[Extracted records]
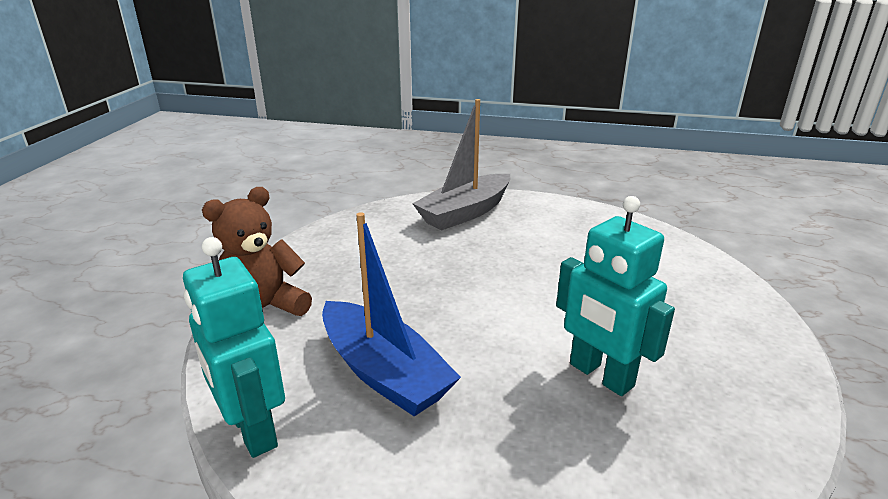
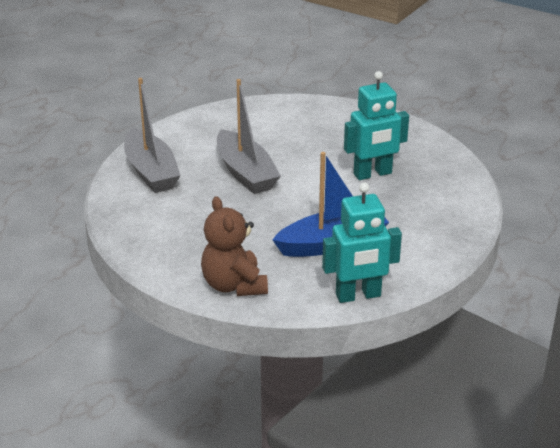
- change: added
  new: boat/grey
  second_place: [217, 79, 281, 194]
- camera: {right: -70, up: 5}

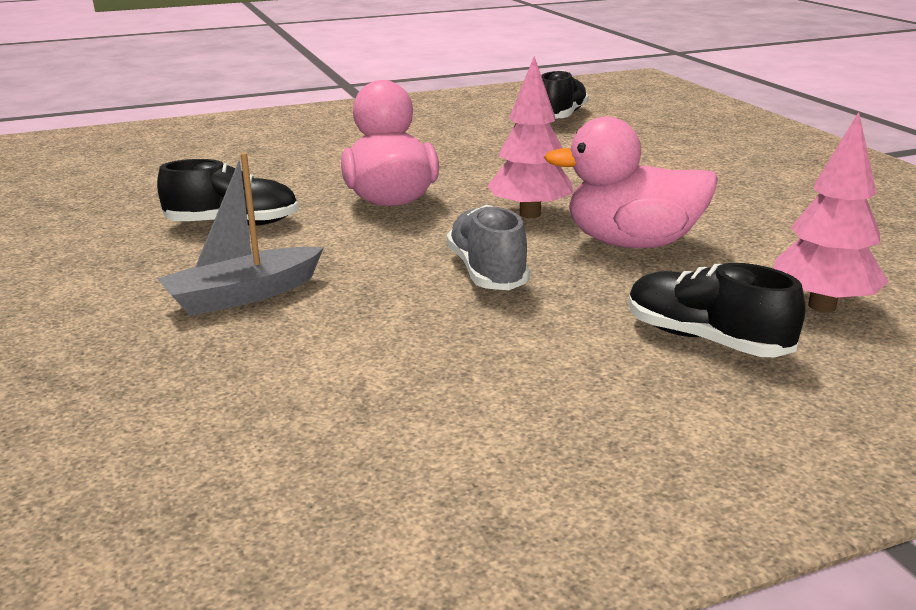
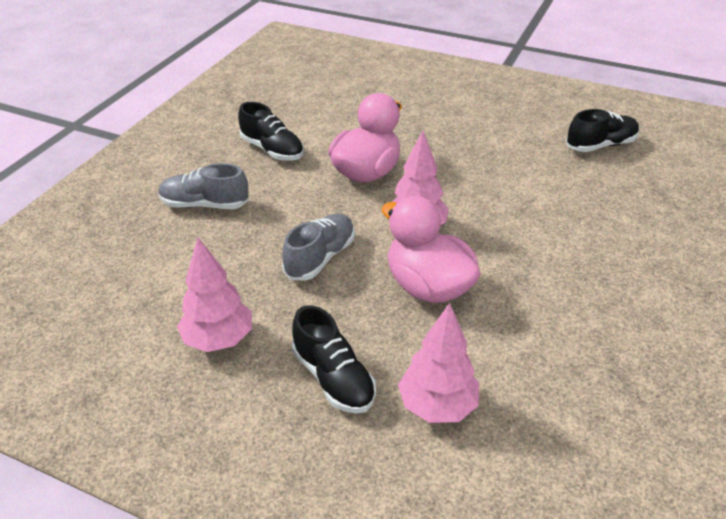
- change: replaced
  old: boat/grey
  new: shoe/grey
  first_place: [157, 153, 324, 316]
  second_place: [159, 163, 249, 209]
- change: turned
  old: shoe/black
  first_place: [629, 263, 806, 357]
  second_place: [292, 305, 376, 414]
  degrees: 150
- change: added
  new: tree/pink
  second_place: [177, 238, 252, 352]
- camera: {right: 45, up: 15}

Your assignment
Omit every picture while transcribing the records above exactly.

Result of this exercise
- change: added
  new: boat/grey
  second_place: [217, 79, 281, 194]
- camera: {right: -70, up: 5}

- change: replaced
  old: boat/grey
  new: shoe/grey
  first_place: [157, 153, 324, 316]
  second_place: [159, 163, 249, 209]
- change: turned
  old: shoe/black
  first_place: [629, 263, 806, 357]
  second_place: [292, 305, 376, 414]
  degrees: 150
- change: added
  new: tree/pink
  second_place: [177, 238, 252, 352]
- camera: {right: 45, up: 15}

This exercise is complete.